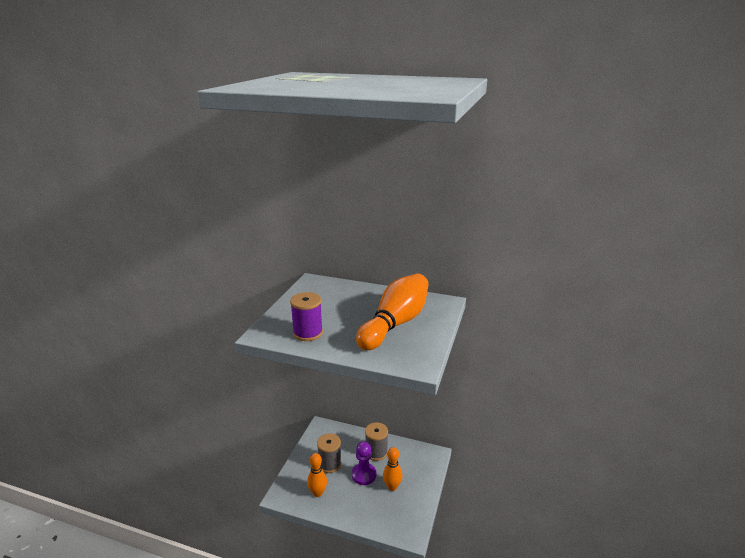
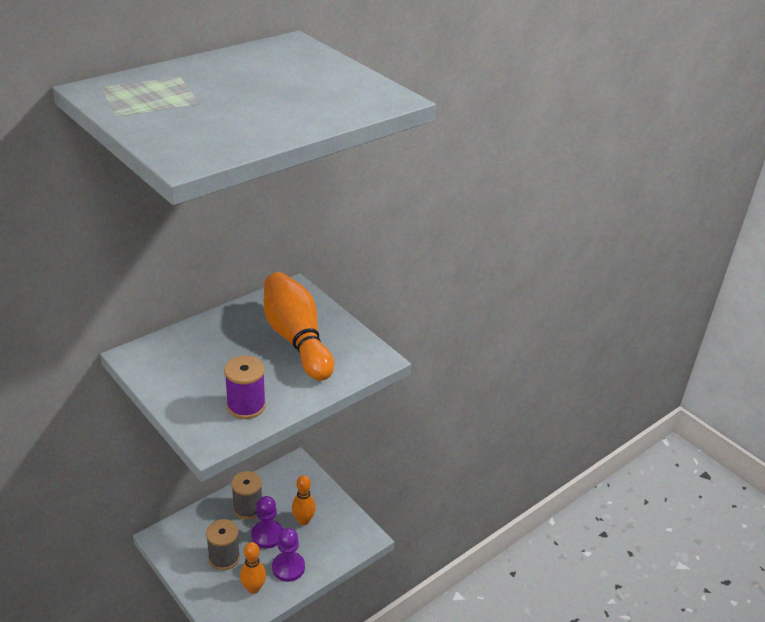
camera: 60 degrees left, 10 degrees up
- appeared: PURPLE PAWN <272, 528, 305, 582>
────────────────
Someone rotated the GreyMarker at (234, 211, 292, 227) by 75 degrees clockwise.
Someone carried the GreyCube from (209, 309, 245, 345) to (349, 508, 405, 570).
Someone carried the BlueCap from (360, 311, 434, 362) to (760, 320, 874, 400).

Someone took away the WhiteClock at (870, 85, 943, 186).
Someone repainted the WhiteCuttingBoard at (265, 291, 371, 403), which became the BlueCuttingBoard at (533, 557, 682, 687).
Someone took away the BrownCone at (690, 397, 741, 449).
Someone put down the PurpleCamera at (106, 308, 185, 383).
────────────────
All that is needed is the exact run of lines above from the line containing "Someone rotated the" through the line containing "Someone carried the GreyCube", both of them included.

## ANSWER AREA
Someone rotated the GreyMarker at (234, 211, 292, 227) by 75 degrees clockwise.
Someone carried the GreyCube from (209, 309, 245, 345) to (349, 508, 405, 570).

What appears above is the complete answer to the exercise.